[Records excerpted from a collection]
^^^^^^^^

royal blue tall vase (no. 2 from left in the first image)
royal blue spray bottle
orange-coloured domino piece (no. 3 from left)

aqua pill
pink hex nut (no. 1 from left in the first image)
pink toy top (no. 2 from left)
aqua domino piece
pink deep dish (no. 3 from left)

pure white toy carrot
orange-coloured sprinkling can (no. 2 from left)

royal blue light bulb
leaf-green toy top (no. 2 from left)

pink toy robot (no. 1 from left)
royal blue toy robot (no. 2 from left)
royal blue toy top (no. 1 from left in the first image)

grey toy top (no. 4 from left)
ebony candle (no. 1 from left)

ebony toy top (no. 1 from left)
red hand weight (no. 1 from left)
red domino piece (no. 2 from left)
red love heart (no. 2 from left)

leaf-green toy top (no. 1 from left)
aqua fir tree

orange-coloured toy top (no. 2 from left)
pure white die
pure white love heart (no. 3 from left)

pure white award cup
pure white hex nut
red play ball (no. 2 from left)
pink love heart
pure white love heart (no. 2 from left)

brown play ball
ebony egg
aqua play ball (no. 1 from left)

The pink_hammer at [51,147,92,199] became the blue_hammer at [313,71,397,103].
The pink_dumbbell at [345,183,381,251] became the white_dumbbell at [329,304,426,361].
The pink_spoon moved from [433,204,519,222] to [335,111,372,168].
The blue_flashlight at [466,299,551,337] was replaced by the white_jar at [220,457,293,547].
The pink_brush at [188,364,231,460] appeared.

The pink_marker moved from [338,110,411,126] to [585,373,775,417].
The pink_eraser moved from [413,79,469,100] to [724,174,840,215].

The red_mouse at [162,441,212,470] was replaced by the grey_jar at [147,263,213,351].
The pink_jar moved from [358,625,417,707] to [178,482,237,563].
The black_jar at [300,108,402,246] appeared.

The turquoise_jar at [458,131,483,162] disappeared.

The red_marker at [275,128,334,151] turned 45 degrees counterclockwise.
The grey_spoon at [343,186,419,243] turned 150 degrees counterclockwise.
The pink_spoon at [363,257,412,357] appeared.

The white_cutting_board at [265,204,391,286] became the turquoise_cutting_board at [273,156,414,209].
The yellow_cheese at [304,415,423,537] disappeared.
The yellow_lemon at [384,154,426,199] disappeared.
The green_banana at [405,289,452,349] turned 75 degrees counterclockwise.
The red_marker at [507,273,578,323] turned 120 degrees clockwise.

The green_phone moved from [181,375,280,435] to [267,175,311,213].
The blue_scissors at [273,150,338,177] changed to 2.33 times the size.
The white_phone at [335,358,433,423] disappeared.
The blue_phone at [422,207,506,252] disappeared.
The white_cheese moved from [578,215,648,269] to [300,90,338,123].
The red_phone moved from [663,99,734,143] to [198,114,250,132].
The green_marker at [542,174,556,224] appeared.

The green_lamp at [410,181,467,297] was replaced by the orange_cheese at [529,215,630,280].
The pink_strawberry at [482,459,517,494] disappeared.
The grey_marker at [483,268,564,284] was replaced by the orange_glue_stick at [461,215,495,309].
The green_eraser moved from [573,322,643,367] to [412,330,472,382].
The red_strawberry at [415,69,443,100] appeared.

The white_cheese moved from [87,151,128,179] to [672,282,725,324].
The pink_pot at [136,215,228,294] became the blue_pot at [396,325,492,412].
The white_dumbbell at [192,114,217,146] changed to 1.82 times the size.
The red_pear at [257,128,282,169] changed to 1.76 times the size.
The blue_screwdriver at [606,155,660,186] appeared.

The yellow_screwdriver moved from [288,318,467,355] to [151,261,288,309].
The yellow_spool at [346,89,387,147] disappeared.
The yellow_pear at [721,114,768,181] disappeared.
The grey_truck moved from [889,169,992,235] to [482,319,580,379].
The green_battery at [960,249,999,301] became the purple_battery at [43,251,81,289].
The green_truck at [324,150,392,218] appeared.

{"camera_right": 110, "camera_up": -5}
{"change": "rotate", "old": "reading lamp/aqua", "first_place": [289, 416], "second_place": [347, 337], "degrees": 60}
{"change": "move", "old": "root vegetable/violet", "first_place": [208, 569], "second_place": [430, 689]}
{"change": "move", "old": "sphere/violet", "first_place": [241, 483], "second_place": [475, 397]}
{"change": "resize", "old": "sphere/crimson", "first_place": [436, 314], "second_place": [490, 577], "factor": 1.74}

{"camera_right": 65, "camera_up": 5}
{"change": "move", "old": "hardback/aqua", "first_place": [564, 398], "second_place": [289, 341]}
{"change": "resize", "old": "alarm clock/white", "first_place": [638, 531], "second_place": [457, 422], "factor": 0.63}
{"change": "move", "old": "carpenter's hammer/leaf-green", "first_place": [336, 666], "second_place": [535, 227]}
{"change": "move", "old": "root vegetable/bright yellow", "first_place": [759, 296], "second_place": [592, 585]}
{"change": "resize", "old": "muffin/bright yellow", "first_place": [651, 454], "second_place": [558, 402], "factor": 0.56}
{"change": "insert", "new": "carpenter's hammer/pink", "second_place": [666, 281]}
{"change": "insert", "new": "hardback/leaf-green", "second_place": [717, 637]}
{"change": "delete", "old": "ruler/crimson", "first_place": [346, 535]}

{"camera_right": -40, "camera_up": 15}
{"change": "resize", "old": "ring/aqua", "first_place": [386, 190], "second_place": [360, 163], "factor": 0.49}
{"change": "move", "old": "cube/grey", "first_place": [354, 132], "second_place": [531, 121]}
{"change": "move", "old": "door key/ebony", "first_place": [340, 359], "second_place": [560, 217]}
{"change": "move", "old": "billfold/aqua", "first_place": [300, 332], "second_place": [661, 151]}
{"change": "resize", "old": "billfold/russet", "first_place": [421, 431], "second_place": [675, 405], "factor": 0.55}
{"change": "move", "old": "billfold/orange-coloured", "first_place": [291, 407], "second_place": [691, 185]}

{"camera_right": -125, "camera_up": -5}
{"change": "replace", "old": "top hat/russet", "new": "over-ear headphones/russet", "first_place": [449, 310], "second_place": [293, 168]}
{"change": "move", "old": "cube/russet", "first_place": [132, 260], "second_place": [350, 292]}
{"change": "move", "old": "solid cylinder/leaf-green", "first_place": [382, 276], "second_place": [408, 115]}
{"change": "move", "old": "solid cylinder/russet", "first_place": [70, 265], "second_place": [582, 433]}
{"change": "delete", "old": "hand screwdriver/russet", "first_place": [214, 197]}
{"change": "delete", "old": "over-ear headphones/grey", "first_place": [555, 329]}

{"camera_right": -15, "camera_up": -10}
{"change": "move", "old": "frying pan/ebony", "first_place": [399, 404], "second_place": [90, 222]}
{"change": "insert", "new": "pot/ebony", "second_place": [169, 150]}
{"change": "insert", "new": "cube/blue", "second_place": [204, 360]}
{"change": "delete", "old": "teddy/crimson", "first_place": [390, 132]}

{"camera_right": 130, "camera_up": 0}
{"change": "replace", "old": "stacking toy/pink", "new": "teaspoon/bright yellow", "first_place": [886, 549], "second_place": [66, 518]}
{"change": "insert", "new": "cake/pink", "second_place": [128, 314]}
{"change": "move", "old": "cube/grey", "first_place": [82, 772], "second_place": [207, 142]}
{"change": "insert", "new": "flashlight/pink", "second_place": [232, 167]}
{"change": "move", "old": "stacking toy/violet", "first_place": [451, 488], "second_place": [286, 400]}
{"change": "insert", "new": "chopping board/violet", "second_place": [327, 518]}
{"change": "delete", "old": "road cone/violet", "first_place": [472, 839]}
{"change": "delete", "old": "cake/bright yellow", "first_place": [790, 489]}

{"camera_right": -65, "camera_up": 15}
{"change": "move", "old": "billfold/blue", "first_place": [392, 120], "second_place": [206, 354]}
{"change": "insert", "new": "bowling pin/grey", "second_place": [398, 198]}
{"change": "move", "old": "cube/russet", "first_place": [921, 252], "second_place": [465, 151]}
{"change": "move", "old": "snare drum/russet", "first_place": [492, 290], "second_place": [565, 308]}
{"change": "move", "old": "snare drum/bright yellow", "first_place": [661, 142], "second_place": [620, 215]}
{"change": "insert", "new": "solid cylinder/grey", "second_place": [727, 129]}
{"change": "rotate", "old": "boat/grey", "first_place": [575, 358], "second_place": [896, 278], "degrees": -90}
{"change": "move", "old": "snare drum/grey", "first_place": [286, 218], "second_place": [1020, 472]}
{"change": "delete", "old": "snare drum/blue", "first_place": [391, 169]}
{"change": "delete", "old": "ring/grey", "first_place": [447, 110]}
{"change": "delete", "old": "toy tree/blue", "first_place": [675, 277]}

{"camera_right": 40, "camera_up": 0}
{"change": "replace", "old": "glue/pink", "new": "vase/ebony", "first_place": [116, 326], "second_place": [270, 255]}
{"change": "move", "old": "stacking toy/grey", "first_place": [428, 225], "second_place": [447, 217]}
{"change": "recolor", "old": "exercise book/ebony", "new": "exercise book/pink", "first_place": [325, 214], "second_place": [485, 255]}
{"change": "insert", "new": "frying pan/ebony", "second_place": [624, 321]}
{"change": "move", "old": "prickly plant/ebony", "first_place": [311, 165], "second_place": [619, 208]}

^^^^^^^^

PROBLEM STATEMENT
Up to and including the line that holds "royal blue spray bottle", reproduce the records above exactly from their first line, and give nothing else.

ANSWER TO THIS TASK
royal blue tall vase (no. 2 from left in the first image)
royal blue spray bottle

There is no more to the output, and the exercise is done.